■ GOAL OF THE EXERCISE ■
Pull each line holding the word "none" from the data.

-- INPUT follows --

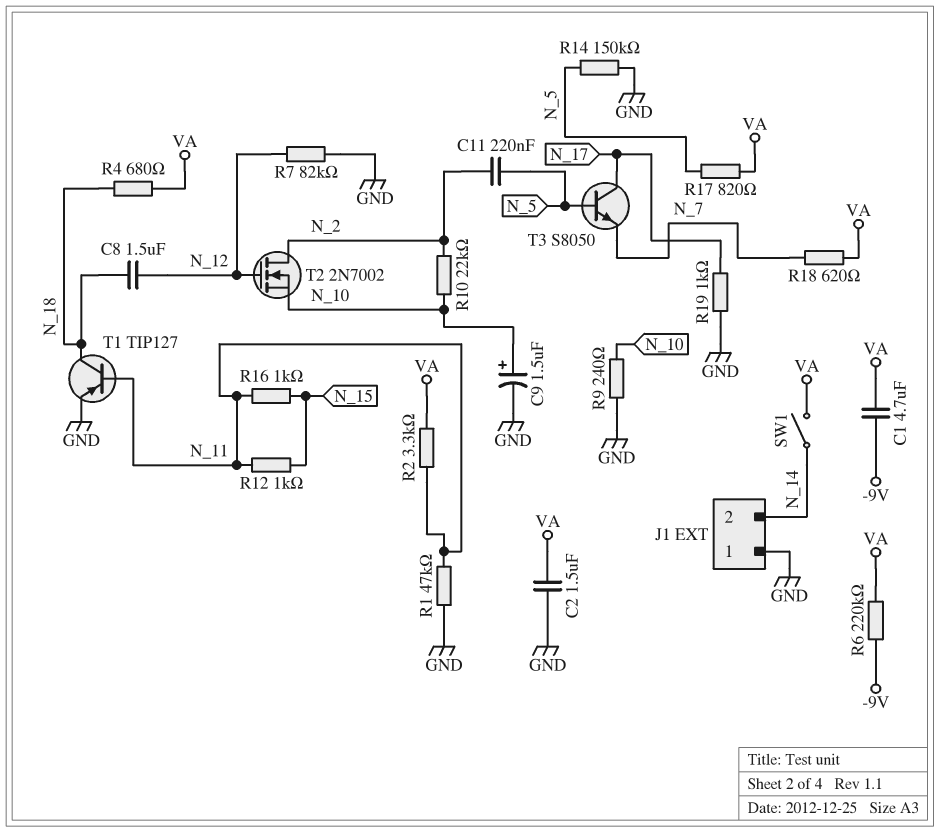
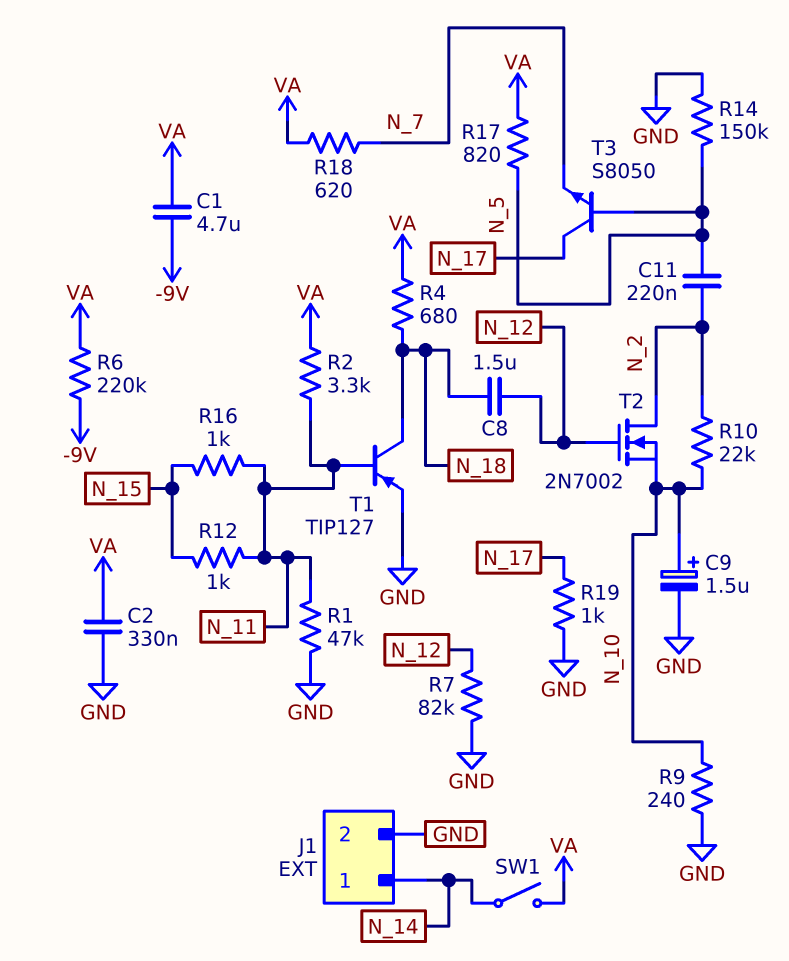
C2: 1.5uF (GND, VA) -> 330nF (GND, VA)
J1 pin 1: GND -> N_14
J1 pin 2: N_14 -> GND

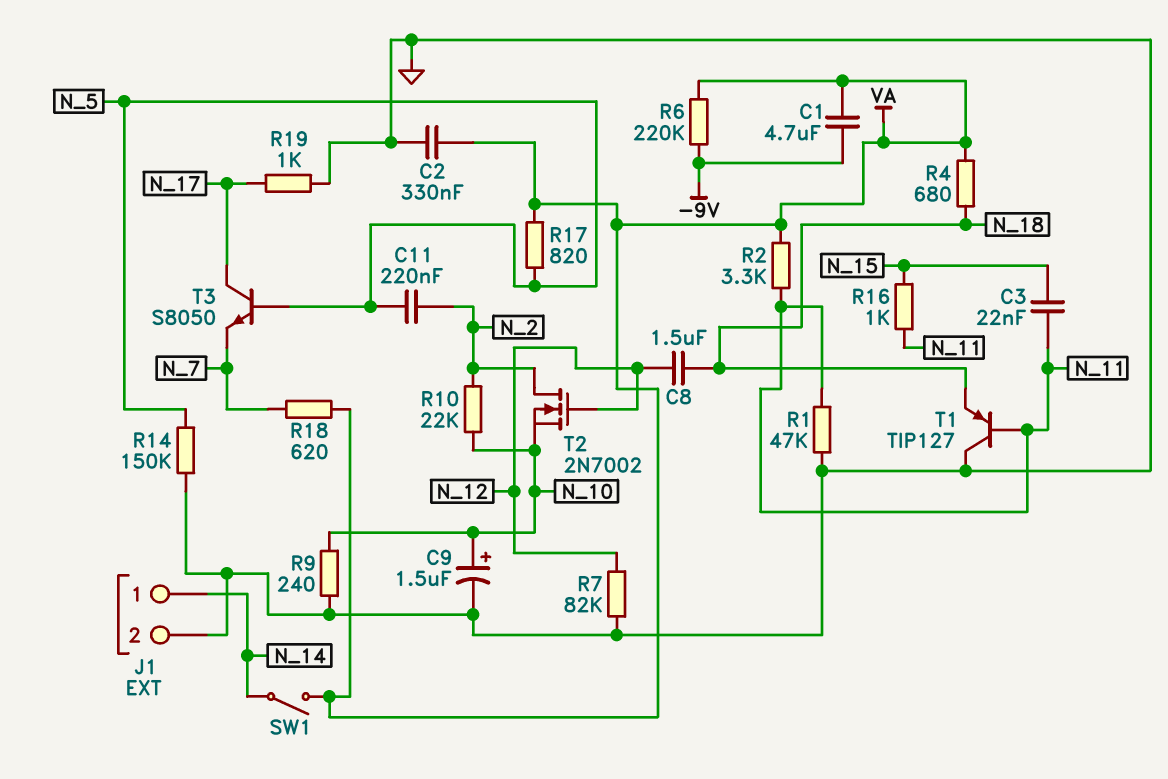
C3: none -> 22nF (N_11, N_15)
R12: 1k (N_11, N_15) -> none
T1: PNP TIP127 (B N_11, C N_18, E GND) -> PNP TIP127 (B N_11, C GND, E N_18)

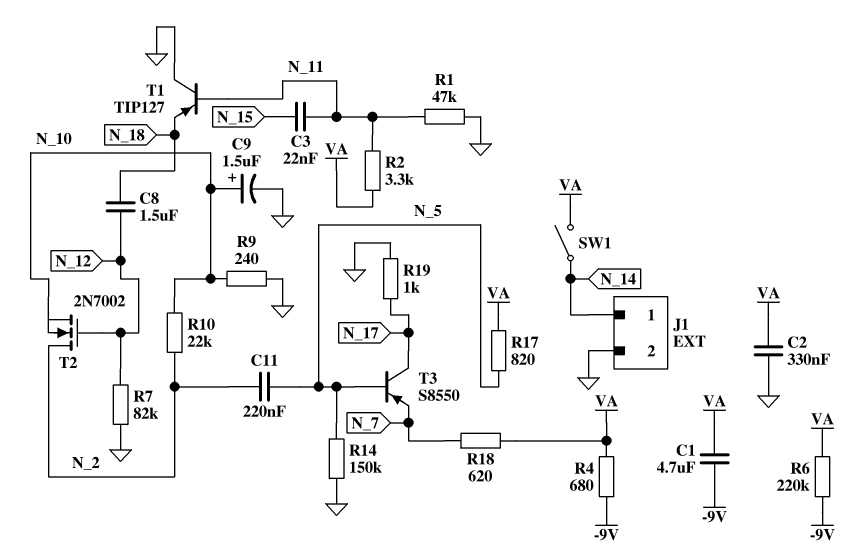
R4: 680 (N_18, VA) -> 680 (-9V, VA)
R16: 1k (N_11, N_15) -> none
T3: NPN S8050 (B N_5, C N_17, E N_7) -> PNP S8550 (B N_5, C N_17, E N_7)

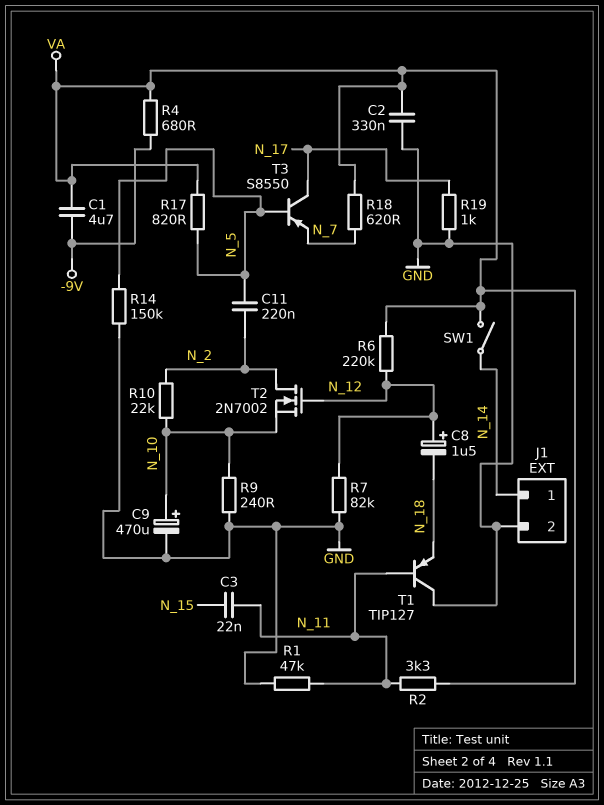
C8: 1.5uF (N_12, N_18) -> 1.5uF (plus N_12, minus N_18)
C9: 1.5uF (plus N_10, minus GND) -> 470uF (plus N_10, minus GND)
R6: 220k (-9V, VA) -> 220k (N_12, VA)

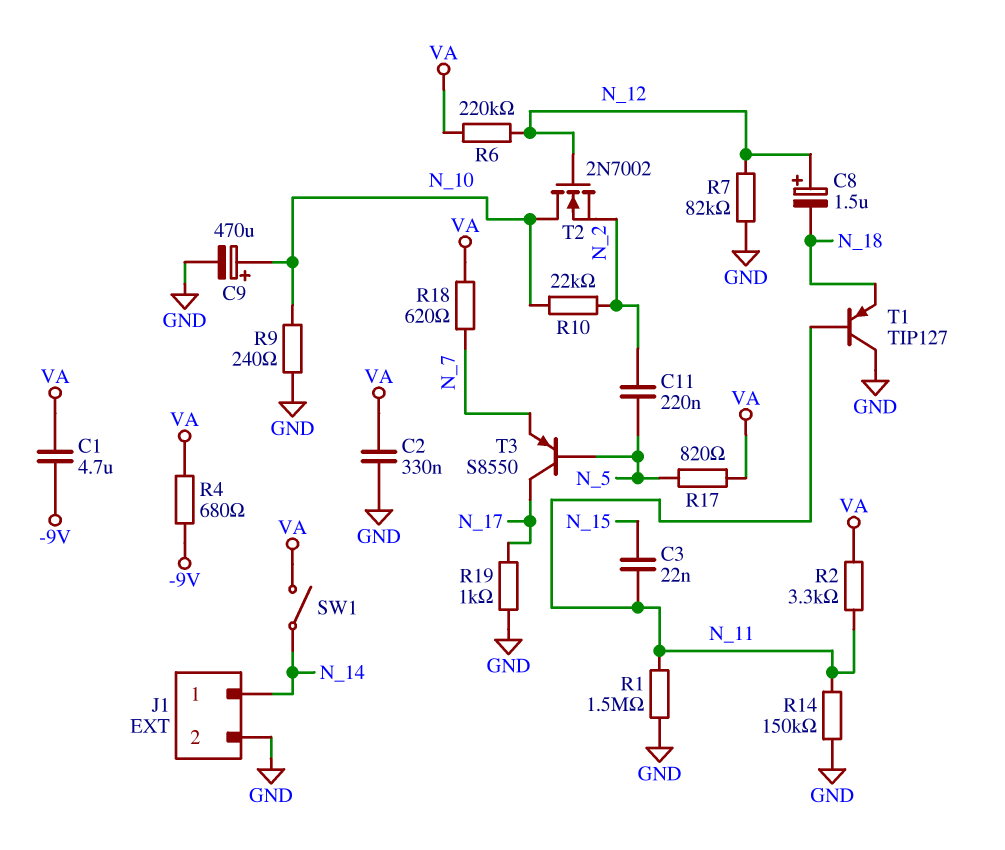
R1: 47k (GND, N_11) -> 1.5M (GND, N_11)
R14: 150k (GND, N_5) -> 150k (GND, N_11)
T2: NMOS 2N7002 (G N_12, D N_2, S N_10) -> NMOS 2N7002 (G N_12, D N_10, S N_2)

-- INPUT concluded --

■ ANSWER FOR THIS EXERCISE ■
C3: none -> 22nF (N_11, N_15)
R12: 1k (N_11, N_15) -> none
R16: 1k (N_11, N_15) -> none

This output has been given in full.